___ Records supplied ___
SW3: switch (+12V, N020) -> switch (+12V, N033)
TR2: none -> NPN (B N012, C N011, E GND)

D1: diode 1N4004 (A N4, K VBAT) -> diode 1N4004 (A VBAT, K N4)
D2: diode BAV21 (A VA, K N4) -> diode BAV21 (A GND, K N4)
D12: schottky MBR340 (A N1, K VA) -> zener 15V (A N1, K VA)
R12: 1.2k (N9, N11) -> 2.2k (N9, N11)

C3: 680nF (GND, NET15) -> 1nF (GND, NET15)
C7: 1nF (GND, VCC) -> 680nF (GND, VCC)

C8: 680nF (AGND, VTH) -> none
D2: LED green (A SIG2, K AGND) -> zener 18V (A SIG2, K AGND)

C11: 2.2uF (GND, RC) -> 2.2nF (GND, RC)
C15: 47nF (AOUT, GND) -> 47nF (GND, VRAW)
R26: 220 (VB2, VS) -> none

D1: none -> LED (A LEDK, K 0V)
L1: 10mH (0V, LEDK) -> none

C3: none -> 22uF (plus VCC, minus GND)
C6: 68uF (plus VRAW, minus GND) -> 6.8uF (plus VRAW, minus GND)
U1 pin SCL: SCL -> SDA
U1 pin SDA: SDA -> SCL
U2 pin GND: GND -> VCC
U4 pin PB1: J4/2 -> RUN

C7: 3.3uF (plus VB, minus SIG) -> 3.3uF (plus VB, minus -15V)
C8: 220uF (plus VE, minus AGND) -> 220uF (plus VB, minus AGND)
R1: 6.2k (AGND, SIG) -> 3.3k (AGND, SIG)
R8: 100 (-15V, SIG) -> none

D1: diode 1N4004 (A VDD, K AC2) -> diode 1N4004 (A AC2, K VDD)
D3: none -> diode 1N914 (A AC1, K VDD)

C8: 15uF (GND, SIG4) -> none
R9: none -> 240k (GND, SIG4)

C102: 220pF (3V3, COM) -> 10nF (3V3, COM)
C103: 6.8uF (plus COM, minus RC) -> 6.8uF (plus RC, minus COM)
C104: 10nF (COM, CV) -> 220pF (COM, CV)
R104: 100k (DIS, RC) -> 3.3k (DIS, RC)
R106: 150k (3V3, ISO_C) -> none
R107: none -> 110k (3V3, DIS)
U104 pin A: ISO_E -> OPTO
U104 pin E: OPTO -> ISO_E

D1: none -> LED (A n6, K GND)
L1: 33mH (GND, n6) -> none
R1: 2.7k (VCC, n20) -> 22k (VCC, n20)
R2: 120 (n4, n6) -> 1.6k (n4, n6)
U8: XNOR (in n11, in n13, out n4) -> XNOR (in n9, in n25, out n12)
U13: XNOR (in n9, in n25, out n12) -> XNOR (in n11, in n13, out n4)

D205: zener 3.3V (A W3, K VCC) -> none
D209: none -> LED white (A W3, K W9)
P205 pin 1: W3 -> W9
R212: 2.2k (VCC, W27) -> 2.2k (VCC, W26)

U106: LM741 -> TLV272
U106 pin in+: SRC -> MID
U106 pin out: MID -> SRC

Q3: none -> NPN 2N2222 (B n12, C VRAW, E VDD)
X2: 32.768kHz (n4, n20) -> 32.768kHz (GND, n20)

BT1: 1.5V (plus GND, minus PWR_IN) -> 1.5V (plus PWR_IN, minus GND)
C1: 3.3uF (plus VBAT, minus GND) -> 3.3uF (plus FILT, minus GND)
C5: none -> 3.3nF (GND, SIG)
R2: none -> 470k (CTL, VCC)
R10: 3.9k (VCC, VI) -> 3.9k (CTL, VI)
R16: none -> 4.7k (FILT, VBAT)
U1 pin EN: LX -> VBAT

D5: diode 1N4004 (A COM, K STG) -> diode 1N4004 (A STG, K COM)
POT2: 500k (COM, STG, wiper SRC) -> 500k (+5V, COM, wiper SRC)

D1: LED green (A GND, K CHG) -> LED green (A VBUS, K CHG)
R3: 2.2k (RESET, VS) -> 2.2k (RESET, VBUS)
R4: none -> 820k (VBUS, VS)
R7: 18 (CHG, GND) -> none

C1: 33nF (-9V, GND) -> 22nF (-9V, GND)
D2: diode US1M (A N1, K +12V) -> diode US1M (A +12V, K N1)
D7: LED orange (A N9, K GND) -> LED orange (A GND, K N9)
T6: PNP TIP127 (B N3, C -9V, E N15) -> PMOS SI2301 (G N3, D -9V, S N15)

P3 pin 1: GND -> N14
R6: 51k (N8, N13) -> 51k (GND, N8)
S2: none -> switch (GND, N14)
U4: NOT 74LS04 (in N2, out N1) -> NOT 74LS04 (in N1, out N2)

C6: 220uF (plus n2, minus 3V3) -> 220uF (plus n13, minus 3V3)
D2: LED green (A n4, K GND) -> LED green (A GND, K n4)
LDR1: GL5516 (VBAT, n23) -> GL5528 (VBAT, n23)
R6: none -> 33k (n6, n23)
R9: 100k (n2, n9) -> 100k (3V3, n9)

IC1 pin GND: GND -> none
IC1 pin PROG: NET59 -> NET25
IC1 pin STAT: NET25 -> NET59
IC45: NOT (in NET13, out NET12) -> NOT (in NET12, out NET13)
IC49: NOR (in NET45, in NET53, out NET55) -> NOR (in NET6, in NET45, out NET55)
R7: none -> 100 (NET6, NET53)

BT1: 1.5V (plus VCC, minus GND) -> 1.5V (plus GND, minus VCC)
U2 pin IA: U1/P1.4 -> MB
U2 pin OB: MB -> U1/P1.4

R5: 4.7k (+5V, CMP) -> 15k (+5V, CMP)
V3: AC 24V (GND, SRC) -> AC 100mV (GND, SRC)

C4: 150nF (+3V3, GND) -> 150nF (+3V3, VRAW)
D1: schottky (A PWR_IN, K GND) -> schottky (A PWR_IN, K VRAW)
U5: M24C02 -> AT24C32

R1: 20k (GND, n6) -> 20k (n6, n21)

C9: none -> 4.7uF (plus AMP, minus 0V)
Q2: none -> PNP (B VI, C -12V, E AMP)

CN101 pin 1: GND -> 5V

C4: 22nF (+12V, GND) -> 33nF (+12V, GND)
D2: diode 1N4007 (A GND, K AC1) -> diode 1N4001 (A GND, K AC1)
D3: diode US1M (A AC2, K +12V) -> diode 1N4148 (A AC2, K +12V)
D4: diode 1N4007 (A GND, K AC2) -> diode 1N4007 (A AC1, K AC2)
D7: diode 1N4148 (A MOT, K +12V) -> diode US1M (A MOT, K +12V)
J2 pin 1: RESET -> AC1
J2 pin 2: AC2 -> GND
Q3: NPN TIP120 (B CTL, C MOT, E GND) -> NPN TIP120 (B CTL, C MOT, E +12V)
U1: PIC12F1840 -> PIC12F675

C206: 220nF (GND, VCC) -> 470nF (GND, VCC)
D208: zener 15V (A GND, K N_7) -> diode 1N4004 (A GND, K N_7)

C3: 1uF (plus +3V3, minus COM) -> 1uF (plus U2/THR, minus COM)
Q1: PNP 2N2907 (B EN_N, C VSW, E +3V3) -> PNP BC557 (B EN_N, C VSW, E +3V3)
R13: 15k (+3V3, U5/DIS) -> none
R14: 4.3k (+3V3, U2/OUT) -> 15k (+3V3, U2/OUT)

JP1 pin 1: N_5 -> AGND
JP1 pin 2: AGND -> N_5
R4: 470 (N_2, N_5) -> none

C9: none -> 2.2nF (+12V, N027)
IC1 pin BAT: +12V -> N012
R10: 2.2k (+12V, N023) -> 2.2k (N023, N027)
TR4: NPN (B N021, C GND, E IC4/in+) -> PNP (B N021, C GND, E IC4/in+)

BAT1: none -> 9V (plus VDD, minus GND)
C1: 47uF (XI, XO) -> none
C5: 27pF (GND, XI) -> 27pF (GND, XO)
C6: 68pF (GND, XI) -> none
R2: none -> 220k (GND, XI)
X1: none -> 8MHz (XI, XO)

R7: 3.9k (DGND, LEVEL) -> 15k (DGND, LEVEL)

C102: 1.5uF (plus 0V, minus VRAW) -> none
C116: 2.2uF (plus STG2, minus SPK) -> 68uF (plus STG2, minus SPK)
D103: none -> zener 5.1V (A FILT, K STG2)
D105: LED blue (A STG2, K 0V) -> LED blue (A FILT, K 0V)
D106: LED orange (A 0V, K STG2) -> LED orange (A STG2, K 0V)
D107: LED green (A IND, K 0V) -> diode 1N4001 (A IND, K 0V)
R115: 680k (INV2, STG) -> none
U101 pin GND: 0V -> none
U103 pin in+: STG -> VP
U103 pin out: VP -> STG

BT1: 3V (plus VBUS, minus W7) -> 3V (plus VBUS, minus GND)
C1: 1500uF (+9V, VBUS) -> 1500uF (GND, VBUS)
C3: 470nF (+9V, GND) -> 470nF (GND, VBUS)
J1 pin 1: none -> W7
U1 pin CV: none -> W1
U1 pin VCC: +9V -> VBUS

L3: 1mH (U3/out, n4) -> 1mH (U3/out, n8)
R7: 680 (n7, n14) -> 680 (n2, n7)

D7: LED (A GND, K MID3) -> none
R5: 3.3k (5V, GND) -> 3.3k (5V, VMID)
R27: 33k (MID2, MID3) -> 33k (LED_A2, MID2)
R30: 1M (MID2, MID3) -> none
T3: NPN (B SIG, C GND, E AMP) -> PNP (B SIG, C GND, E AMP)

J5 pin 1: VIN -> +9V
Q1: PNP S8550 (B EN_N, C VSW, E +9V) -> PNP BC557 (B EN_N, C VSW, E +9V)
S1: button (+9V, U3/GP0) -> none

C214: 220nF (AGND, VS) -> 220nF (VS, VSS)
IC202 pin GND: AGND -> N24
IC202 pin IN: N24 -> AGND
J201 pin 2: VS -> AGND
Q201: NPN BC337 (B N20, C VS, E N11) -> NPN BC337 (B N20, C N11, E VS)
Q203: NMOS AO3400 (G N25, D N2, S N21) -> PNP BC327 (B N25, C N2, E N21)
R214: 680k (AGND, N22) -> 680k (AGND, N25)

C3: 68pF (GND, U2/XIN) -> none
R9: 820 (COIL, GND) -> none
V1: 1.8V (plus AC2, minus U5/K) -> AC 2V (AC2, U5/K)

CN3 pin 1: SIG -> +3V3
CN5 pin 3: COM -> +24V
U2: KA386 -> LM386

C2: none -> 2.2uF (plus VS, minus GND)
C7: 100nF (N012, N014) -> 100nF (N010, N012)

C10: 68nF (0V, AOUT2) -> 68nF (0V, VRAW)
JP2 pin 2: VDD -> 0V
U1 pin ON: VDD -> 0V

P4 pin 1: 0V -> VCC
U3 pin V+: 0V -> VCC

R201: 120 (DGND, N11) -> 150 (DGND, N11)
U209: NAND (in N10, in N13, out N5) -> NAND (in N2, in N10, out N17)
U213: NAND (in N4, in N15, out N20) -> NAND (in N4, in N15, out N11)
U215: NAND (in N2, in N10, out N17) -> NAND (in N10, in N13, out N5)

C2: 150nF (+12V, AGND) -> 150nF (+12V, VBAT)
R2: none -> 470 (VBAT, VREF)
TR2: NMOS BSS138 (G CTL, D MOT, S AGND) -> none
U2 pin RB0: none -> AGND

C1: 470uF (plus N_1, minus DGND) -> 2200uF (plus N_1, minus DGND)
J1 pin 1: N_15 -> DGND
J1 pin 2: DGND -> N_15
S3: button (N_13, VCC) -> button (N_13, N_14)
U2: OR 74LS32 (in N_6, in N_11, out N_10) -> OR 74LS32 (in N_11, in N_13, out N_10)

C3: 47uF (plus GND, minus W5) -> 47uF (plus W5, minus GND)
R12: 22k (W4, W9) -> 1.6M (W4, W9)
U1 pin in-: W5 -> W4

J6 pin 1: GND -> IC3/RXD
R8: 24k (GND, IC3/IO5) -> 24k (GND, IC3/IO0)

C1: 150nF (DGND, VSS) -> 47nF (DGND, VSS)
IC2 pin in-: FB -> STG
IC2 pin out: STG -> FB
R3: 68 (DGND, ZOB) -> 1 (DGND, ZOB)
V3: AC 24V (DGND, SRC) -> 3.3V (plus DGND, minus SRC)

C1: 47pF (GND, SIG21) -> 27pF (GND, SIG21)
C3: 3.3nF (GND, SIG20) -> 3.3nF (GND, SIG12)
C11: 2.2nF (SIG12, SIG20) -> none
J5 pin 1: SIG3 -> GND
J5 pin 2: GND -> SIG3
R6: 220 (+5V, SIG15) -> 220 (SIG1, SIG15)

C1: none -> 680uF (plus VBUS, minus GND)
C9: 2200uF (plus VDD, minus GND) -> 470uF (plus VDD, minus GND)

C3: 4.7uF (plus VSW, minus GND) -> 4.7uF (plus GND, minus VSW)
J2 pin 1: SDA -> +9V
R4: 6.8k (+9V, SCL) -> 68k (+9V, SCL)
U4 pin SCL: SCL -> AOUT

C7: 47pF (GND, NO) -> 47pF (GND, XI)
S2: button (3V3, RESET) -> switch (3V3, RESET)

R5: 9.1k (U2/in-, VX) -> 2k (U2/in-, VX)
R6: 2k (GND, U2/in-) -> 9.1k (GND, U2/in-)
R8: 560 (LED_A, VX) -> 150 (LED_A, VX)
___
Exercise brief:
Your answer should be the lines of the material above that include "button".

Output:
S1: button (+9V, U3/GP0) -> none
S3: button (N_13, VCC) -> button (N_13, N_14)
S2: button (3V3, RESET) -> switch (3V3, RESET)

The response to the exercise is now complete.